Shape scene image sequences
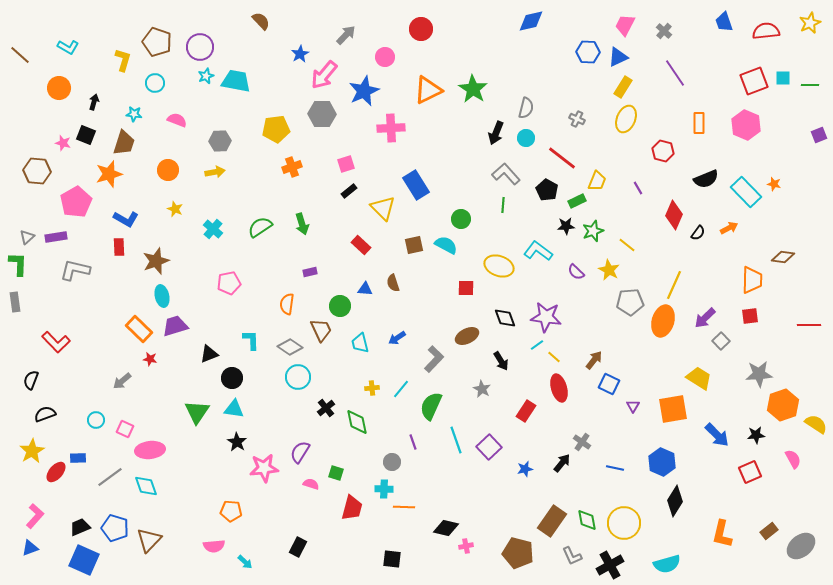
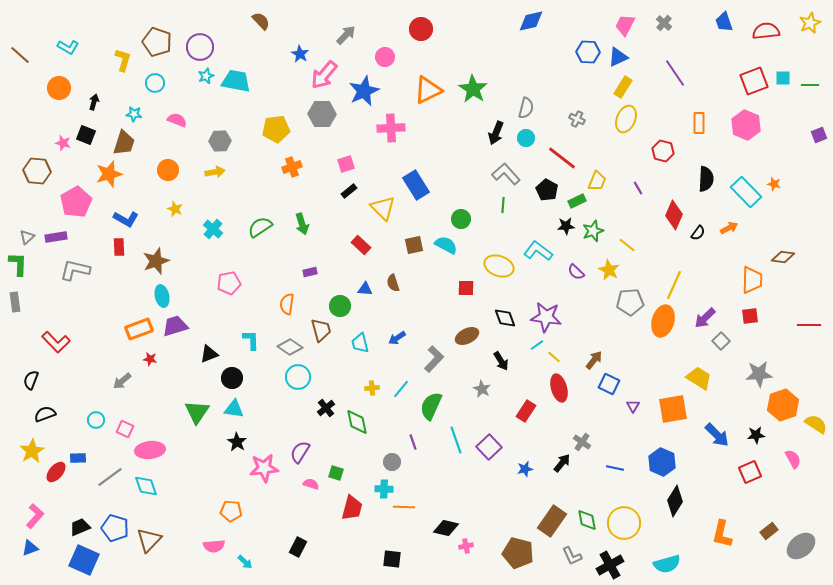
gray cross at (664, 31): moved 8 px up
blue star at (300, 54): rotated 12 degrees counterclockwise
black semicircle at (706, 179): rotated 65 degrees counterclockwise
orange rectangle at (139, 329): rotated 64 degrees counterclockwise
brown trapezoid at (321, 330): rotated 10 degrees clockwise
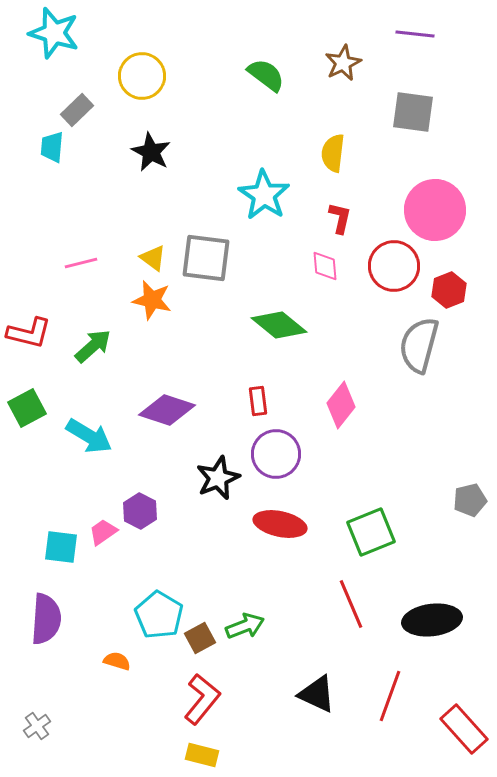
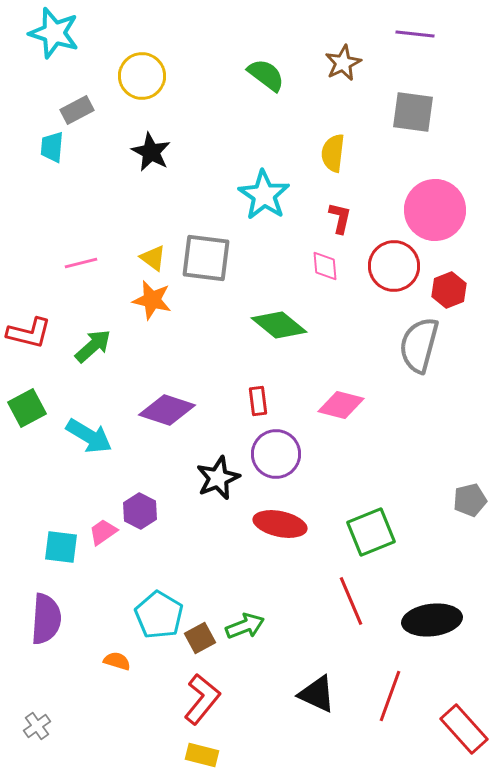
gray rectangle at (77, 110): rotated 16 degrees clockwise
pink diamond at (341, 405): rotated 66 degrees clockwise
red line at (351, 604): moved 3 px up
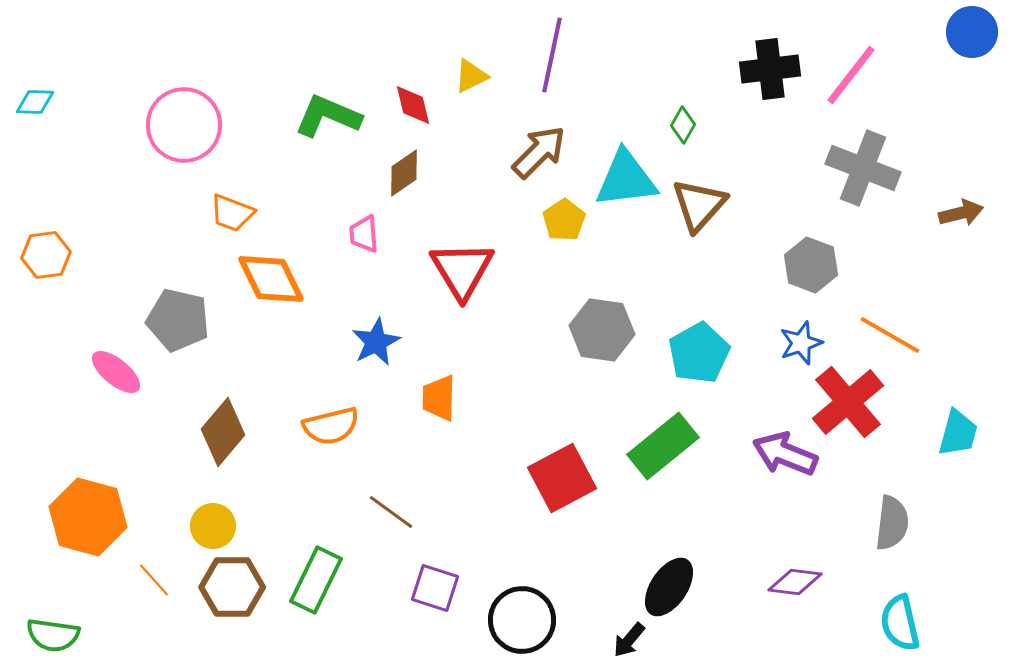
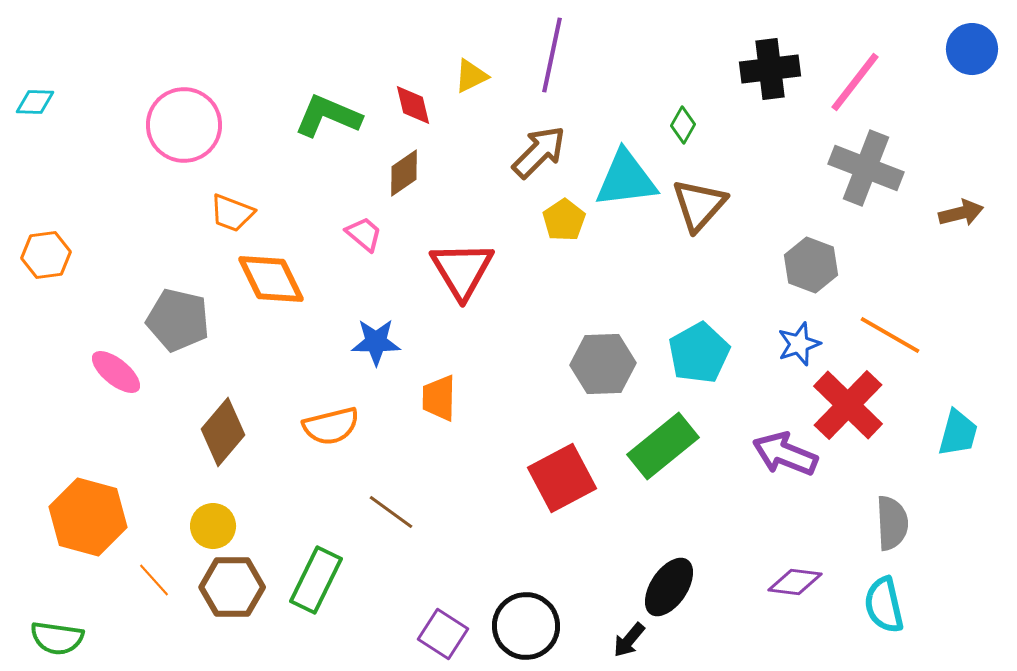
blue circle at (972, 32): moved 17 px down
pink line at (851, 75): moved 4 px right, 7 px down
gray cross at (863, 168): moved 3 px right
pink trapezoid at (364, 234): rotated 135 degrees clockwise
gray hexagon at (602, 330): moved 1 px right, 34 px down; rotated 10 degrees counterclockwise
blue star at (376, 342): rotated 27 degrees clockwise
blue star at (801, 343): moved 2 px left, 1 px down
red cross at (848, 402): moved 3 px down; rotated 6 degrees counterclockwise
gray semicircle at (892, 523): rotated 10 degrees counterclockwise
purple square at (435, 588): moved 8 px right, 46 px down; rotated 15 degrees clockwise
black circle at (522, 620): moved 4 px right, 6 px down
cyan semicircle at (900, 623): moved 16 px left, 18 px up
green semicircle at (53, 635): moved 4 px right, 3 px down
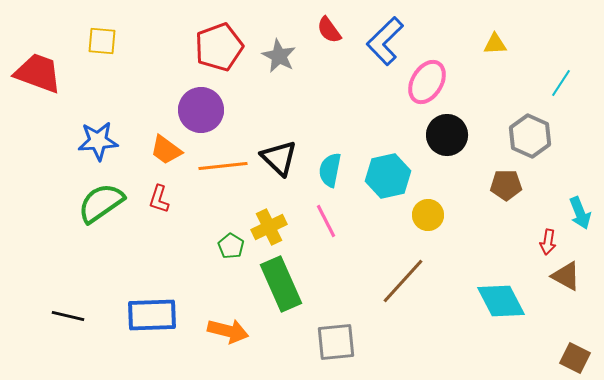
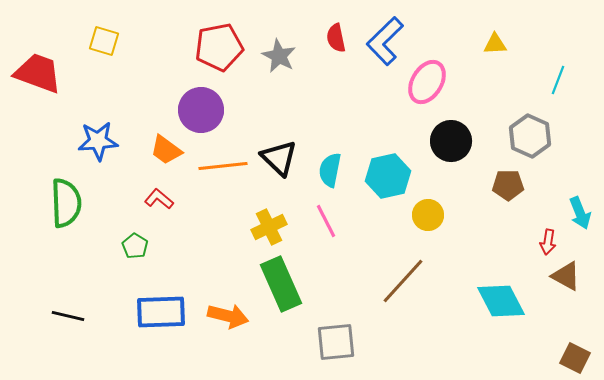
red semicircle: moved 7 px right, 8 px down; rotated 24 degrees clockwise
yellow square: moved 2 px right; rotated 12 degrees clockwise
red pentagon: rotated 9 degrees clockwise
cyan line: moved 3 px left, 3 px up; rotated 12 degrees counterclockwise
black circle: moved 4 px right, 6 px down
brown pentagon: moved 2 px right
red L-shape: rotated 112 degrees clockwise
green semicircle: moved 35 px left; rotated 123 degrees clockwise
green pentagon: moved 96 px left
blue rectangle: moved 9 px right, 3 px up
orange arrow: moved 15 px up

## Your goal
The entries are to be written out in full and exactly, apart from the pictures.

## Written reply
gray cross at (664, 31): moved 8 px up
blue star at (300, 54): rotated 12 degrees counterclockwise
black semicircle at (706, 179): rotated 65 degrees counterclockwise
orange rectangle at (139, 329): rotated 64 degrees counterclockwise
brown trapezoid at (321, 330): rotated 10 degrees clockwise
gray rectangle at (77, 110): rotated 16 degrees clockwise
pink diamond at (341, 405): rotated 66 degrees clockwise
red line at (351, 604): moved 3 px up
blue circle at (972, 32): moved 17 px down
pink line at (851, 75): moved 4 px right, 7 px down
gray cross at (863, 168): moved 3 px right
pink trapezoid at (364, 234): rotated 135 degrees clockwise
gray hexagon at (602, 330): moved 1 px right, 34 px down; rotated 10 degrees counterclockwise
blue star at (376, 342): rotated 27 degrees clockwise
blue star at (801, 343): moved 2 px left, 1 px down
red cross at (848, 402): moved 3 px down; rotated 6 degrees counterclockwise
gray semicircle at (892, 523): rotated 10 degrees counterclockwise
purple square at (435, 588): moved 8 px right, 46 px down; rotated 15 degrees clockwise
black circle at (522, 620): moved 4 px right, 6 px down
cyan semicircle at (900, 623): moved 16 px left, 18 px up
green semicircle at (53, 635): moved 4 px right, 3 px down
red semicircle: moved 7 px right, 8 px down; rotated 24 degrees clockwise
yellow square: moved 2 px right; rotated 12 degrees clockwise
red pentagon: rotated 9 degrees clockwise
cyan line: moved 3 px left, 3 px up; rotated 12 degrees counterclockwise
black circle: moved 4 px right, 6 px down
brown pentagon: moved 2 px right
red L-shape: rotated 112 degrees clockwise
green semicircle: moved 35 px left; rotated 123 degrees clockwise
green pentagon: moved 96 px left
blue rectangle: moved 9 px right, 3 px up
orange arrow: moved 15 px up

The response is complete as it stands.